WHAT YOU SHOULD DO: Please give back word for word the lines of the material below between the line containing "blue 1x1 round brick [421,344,466,415]" and the line containing "lime 2x2 brick [443,277,552,385] -> none", inclusive.
------------------------
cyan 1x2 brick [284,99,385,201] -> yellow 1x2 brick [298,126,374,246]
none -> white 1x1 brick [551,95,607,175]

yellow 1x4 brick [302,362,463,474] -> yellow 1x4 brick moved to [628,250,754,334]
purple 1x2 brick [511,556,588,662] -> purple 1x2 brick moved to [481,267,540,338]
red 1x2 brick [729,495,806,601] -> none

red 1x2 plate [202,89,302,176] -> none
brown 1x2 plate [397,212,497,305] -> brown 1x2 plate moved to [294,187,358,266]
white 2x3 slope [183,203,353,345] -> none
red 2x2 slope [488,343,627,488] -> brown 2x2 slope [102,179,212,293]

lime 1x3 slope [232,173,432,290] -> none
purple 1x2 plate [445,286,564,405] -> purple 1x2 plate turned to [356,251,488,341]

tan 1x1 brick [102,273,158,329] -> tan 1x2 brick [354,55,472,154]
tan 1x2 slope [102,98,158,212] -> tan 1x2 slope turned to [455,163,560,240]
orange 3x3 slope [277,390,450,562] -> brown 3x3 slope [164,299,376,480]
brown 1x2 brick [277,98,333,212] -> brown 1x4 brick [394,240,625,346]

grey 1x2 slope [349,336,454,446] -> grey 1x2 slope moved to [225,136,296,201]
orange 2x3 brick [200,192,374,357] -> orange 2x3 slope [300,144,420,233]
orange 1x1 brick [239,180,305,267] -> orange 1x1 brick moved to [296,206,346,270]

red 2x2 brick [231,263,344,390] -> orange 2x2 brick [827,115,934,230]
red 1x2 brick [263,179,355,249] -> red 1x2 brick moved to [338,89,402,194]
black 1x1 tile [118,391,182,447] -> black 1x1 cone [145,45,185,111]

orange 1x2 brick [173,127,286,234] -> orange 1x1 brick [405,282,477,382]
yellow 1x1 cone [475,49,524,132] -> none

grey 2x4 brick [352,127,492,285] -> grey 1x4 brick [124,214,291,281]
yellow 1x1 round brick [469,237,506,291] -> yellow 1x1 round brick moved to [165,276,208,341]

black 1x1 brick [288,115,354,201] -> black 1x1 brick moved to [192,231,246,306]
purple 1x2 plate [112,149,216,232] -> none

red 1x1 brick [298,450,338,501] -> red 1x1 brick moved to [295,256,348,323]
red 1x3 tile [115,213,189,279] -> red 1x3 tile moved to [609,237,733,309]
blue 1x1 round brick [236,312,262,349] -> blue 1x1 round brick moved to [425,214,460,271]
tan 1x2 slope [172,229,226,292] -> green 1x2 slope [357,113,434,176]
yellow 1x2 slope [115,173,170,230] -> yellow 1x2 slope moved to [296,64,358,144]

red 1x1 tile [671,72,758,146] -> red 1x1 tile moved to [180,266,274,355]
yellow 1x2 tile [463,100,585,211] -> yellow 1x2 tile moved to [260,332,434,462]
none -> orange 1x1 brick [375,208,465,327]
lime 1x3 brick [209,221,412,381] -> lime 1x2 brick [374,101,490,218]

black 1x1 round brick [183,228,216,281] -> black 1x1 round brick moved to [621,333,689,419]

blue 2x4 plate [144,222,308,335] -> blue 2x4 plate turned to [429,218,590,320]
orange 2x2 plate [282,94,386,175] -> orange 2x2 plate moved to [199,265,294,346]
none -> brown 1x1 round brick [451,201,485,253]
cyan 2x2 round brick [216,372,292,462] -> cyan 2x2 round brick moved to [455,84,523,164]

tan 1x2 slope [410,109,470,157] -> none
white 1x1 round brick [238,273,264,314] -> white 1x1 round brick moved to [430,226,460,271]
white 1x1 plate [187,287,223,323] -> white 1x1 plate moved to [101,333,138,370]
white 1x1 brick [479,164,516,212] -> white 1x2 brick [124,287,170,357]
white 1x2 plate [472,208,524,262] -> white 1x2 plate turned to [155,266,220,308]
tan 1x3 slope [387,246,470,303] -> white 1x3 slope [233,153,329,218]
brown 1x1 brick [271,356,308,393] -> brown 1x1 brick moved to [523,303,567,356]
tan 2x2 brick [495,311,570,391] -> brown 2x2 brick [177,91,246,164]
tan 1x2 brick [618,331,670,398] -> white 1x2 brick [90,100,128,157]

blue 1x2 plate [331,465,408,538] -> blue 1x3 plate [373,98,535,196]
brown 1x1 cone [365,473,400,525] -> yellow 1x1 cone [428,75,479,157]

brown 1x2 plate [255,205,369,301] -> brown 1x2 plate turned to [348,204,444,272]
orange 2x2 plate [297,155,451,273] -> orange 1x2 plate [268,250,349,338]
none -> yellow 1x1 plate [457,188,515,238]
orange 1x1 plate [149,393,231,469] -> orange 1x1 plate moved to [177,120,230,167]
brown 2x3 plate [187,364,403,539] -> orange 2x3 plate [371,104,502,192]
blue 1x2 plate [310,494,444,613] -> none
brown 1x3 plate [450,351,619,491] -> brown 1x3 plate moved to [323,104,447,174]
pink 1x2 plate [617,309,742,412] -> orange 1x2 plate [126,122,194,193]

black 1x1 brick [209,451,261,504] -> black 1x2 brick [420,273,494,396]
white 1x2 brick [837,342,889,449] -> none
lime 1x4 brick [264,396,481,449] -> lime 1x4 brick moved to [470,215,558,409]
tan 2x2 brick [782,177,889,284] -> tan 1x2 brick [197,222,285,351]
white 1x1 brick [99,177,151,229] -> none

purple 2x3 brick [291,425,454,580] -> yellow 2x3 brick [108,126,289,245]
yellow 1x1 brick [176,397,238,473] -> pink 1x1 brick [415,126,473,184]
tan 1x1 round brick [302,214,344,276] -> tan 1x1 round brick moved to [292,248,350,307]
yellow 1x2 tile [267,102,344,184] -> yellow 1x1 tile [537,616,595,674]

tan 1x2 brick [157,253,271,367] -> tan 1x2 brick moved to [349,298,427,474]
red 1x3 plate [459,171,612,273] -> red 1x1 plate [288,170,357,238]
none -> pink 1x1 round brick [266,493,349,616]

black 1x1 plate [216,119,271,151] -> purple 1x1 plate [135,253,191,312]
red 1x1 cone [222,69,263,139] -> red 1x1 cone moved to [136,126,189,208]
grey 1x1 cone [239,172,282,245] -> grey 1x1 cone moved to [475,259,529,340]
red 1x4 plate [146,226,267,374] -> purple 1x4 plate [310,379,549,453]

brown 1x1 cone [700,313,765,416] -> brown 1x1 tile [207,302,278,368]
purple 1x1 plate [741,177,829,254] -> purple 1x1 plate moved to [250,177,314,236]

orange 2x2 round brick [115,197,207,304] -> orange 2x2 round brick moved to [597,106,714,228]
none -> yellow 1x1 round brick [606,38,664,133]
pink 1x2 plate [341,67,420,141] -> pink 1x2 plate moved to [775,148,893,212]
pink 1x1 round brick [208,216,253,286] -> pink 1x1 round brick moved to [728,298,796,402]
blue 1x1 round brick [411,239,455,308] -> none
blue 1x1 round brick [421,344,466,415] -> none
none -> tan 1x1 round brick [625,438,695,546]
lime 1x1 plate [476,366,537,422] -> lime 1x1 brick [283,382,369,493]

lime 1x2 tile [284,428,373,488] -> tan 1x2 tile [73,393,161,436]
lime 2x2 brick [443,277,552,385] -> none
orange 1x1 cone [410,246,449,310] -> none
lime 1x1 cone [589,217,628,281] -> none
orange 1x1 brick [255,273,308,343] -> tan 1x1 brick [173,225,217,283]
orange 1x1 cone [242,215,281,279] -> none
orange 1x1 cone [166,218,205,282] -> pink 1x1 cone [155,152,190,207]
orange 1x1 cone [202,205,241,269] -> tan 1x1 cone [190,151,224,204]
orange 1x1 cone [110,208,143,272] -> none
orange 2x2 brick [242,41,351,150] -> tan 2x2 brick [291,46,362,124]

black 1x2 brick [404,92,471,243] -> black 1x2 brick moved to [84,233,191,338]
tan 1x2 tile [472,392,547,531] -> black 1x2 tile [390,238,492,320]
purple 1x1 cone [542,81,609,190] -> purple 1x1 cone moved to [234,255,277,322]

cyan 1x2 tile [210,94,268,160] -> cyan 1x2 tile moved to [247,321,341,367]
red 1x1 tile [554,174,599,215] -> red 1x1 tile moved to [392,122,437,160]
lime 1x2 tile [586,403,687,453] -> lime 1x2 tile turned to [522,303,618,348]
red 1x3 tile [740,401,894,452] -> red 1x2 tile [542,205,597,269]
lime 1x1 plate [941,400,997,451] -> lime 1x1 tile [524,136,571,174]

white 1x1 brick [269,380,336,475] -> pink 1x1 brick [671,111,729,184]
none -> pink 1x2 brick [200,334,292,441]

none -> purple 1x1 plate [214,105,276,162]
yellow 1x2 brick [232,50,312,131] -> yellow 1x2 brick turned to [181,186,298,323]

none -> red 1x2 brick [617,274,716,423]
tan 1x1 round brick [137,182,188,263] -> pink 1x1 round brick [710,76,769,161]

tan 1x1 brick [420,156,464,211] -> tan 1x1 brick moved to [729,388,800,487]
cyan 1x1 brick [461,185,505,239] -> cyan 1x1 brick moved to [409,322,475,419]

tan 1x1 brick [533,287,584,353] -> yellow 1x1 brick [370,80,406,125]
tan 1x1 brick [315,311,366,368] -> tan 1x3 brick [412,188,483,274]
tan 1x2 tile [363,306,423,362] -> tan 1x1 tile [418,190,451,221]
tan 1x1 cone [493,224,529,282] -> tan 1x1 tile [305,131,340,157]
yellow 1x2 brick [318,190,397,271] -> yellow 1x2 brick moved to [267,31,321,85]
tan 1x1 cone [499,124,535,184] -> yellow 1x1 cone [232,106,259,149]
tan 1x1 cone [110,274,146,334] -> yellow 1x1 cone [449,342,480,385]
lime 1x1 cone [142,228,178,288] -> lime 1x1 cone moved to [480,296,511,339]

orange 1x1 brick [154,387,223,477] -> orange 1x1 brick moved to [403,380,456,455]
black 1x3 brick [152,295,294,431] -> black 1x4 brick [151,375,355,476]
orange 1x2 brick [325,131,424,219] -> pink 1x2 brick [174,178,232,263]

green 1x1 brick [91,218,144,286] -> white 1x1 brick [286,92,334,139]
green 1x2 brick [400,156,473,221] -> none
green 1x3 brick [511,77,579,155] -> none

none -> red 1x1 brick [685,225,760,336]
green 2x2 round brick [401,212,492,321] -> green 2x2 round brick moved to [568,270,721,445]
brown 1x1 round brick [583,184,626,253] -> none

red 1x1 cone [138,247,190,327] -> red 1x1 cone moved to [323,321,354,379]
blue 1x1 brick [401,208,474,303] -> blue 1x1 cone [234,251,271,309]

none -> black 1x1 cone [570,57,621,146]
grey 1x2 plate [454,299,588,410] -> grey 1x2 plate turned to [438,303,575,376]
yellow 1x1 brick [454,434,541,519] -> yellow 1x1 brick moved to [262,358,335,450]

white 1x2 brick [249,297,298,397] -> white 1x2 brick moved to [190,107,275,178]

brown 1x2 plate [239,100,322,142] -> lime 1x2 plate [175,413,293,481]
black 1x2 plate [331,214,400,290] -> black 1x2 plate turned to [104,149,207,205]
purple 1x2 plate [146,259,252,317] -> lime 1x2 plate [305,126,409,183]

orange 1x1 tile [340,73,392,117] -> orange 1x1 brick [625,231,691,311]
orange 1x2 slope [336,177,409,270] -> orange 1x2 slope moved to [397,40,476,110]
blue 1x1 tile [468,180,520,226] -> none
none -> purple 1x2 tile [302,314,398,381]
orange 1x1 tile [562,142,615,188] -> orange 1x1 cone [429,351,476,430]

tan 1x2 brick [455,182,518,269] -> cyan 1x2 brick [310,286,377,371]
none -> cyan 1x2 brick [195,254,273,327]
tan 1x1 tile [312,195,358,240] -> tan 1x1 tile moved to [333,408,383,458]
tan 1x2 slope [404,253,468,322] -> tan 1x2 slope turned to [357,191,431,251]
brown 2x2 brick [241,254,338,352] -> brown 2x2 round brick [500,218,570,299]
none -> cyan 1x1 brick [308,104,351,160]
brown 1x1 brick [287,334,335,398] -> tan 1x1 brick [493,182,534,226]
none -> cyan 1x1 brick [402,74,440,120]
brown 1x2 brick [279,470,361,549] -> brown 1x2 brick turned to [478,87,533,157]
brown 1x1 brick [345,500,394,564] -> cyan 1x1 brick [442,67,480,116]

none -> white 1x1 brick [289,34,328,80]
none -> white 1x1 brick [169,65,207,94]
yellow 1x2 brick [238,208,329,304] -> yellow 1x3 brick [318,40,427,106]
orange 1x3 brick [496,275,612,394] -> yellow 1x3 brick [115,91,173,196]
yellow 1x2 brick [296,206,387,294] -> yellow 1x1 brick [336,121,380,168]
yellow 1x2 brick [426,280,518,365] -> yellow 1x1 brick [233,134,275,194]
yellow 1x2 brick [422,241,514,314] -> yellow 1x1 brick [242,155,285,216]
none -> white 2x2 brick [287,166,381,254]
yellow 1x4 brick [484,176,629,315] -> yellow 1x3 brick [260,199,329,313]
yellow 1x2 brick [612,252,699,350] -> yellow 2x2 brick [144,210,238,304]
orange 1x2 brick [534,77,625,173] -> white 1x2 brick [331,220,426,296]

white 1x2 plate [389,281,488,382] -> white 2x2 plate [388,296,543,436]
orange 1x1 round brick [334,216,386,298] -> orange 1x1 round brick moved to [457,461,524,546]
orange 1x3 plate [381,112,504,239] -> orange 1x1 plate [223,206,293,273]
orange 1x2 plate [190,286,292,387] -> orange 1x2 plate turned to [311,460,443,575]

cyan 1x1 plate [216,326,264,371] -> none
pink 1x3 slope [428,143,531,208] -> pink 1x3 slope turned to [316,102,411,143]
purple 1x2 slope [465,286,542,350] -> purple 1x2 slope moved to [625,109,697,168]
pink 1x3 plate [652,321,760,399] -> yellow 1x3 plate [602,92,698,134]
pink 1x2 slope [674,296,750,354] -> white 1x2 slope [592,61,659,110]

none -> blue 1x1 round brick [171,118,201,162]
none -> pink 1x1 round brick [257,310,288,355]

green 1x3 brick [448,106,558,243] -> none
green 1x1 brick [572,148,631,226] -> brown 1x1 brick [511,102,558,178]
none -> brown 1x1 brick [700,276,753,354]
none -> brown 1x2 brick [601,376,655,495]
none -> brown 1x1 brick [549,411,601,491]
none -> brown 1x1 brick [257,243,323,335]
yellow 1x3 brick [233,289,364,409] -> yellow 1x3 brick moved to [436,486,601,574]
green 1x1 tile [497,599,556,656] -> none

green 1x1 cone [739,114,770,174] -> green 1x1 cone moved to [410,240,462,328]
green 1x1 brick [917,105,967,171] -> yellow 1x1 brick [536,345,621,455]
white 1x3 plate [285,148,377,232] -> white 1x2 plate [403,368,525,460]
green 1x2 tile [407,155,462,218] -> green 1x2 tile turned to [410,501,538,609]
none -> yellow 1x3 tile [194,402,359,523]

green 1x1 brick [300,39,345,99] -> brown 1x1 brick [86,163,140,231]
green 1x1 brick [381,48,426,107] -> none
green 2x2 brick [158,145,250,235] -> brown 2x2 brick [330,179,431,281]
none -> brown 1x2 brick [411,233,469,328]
------------------------
REPLY:
blue 1x1 round brick [421,344,466,415] -> none
none -> tan 1x1 round brick [625,438,695,546]
lime 1x1 plate [476,366,537,422] -> lime 1x1 brick [283,382,369,493]

lime 1x2 tile [284,428,373,488] -> tan 1x2 tile [73,393,161,436]
lime 2x2 brick [443,277,552,385] -> none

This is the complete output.